Repeat the listing below in full and exactly, but without its pictures.

ENTRIES SHOWN Block Start

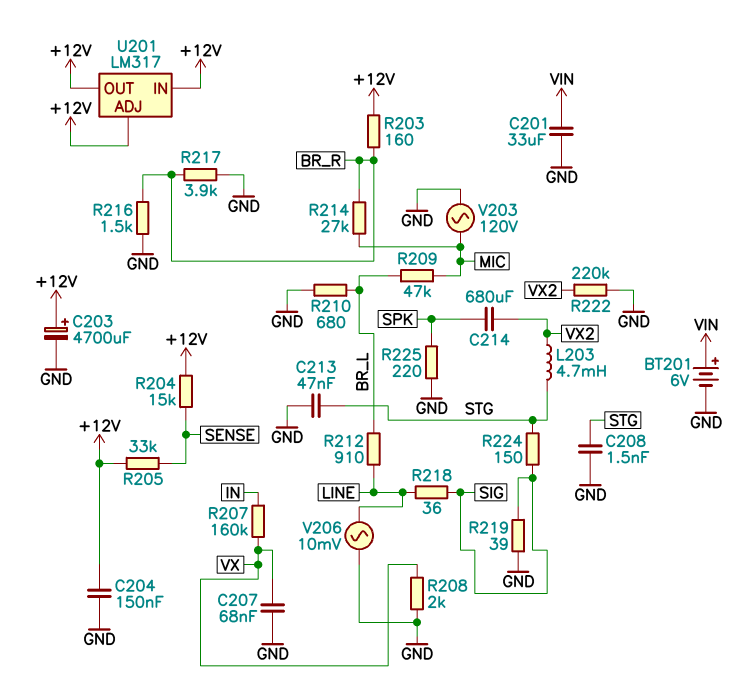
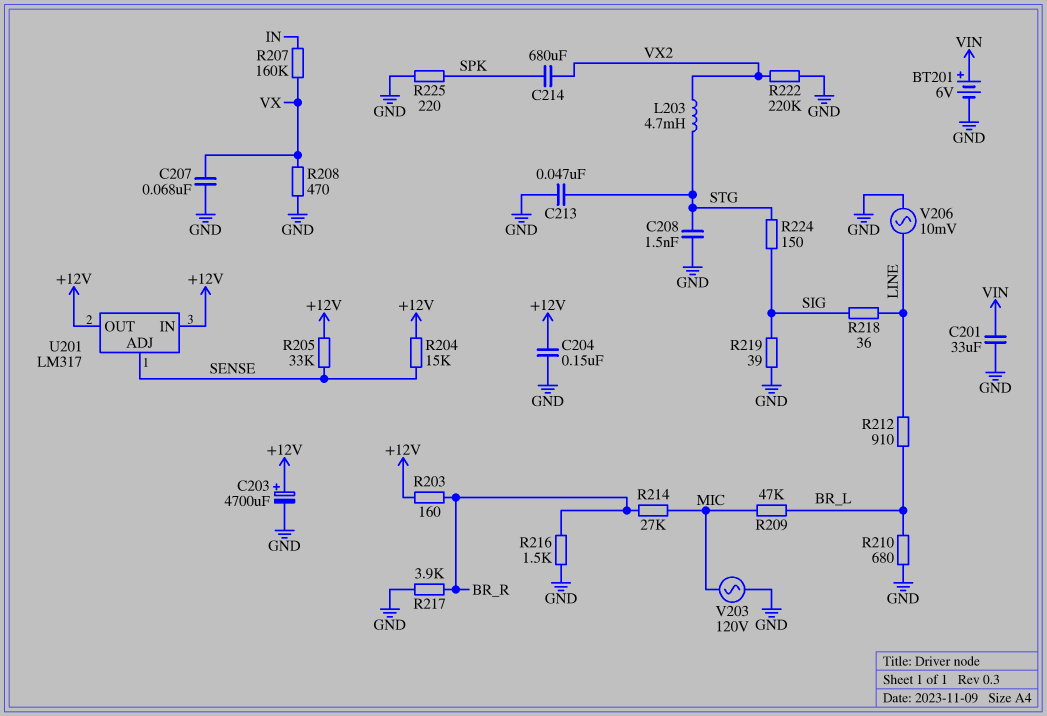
R208: 2k (GND, VX) -> 470 (GND, VX)
U201 pin ADJ: +12V -> SENSE

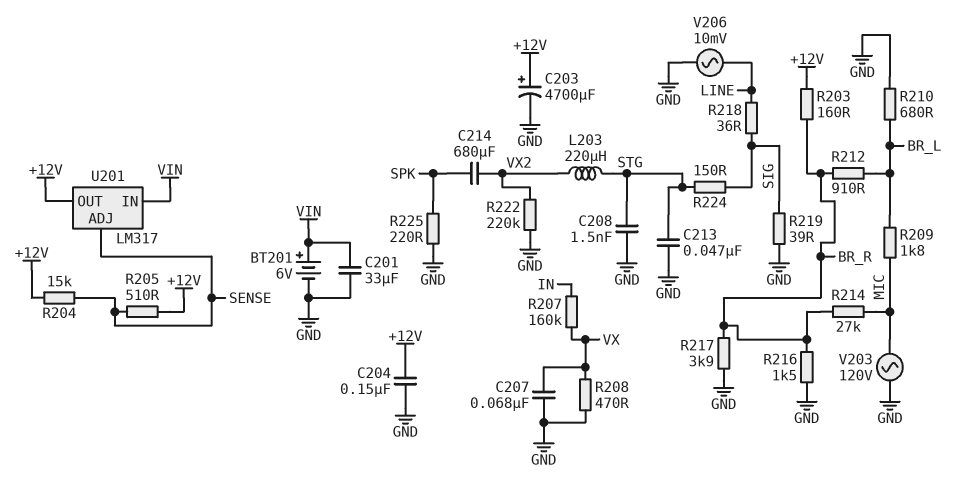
L203: 4.7mH (STG, VX2) -> 220uH (STG, VX2)
R205: 33k (+12V, SENSE) -> 510 (+12V, SENSE)
R209: 47k (BR_L, MIC) -> 1.8k (BR_L, MIC)
R212: 910 (BR_L, LINE) -> 910 (BR_L, BR_R)
U201 pin IN: +12V -> VIN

ENTRIES SHOWN Block End

RESULT FOR THIS EXERCISE:
R208: 2k (GND, VX) -> 470 (GND, VX)
U201 pin ADJ: +12V -> SENSE

L203: 4.7mH (STG, VX2) -> 220uH (STG, VX2)
R205: 33k (+12V, SENSE) -> 510 (+12V, SENSE)
R209: 47k (BR_L, MIC) -> 1.8k (BR_L, MIC)
R212: 910 (BR_L, LINE) -> 910 (BR_L, BR_R)
U201 pin IN: +12V -> VIN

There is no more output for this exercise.